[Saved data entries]
+ + +
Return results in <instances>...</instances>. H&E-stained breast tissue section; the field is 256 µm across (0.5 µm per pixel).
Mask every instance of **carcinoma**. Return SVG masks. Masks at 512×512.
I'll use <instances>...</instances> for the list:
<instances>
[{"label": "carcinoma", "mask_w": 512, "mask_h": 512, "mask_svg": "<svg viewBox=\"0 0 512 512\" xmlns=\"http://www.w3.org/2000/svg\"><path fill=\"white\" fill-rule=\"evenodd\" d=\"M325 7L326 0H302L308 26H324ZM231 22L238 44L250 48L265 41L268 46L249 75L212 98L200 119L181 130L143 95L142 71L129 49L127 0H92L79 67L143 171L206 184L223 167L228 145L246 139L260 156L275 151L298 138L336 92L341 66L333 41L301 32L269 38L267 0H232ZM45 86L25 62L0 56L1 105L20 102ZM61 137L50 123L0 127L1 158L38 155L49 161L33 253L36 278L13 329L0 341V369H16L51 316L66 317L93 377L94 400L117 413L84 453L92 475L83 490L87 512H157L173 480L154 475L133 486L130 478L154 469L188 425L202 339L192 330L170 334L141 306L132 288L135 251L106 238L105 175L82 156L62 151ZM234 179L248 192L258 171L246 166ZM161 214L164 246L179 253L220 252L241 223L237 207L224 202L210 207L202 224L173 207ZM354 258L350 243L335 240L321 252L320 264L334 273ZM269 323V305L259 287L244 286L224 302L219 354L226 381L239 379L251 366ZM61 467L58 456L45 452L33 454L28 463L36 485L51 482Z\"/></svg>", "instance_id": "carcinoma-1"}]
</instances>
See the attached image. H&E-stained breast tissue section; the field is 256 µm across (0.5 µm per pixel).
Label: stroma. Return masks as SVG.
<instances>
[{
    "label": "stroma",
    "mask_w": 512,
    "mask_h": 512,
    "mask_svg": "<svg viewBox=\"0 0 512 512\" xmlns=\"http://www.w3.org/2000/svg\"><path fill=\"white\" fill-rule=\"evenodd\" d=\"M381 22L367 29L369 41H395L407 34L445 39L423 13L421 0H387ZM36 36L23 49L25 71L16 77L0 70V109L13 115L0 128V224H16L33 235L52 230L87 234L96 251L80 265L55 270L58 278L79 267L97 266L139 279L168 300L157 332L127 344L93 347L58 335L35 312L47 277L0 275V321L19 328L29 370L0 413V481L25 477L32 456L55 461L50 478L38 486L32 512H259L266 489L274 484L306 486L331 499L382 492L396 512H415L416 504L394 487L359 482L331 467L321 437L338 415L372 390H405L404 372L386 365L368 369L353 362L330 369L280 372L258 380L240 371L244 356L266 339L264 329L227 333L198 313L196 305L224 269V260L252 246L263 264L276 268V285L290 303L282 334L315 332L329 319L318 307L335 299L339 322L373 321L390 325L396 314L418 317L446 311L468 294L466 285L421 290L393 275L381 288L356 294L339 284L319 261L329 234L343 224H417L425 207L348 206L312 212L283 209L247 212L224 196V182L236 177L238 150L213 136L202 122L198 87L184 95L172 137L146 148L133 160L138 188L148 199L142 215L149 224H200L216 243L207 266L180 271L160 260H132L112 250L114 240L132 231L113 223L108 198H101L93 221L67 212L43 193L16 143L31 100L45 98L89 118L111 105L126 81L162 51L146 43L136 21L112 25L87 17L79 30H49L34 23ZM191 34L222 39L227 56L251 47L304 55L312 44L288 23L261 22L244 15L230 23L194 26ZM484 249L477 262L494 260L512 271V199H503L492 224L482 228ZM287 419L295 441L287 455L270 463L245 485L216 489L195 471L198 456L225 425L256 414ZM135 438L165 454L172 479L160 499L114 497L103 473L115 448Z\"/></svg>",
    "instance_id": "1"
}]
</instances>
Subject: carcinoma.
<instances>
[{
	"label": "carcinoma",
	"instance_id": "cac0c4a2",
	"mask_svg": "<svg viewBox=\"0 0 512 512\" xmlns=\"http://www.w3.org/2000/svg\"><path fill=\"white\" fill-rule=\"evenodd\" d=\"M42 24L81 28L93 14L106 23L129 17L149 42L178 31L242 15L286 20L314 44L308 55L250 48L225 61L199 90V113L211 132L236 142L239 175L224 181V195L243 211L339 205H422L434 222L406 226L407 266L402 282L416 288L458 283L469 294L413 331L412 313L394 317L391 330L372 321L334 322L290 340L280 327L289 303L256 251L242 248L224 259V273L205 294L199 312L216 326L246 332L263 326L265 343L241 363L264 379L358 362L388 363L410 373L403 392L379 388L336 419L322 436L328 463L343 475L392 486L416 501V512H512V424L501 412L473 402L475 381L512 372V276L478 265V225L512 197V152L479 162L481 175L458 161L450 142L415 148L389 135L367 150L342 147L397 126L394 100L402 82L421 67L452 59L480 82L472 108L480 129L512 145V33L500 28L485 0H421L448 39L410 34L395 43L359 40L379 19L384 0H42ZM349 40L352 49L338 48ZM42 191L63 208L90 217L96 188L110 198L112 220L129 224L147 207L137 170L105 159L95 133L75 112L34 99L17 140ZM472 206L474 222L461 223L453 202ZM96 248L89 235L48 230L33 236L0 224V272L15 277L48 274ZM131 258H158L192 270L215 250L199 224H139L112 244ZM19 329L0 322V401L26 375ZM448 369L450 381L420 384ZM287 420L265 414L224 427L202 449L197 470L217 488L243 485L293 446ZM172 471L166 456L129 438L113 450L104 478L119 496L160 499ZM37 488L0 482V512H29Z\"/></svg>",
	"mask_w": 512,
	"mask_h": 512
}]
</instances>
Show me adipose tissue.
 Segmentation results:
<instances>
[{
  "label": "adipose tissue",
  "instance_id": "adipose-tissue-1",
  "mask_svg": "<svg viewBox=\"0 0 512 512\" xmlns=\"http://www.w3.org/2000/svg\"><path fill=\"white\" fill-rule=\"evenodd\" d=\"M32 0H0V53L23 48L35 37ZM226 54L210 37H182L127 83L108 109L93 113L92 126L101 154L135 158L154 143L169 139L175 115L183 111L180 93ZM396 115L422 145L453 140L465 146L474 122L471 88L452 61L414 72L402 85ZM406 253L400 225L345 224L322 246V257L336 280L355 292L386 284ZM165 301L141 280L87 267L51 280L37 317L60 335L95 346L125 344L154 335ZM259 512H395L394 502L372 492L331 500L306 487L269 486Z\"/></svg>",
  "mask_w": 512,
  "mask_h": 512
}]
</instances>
+ + +
BRIEF: Report all lines of the data that include the word "stained".

TASK RESPONSE:
Return results in <instances>...</instances>. H&E-stained breast tissue section; the field is 256 µm across (0.5 µm per pixel).
See the attached image. H&E-stained breast tissue section; the field is 256 µm across (0.5 µm per pixel).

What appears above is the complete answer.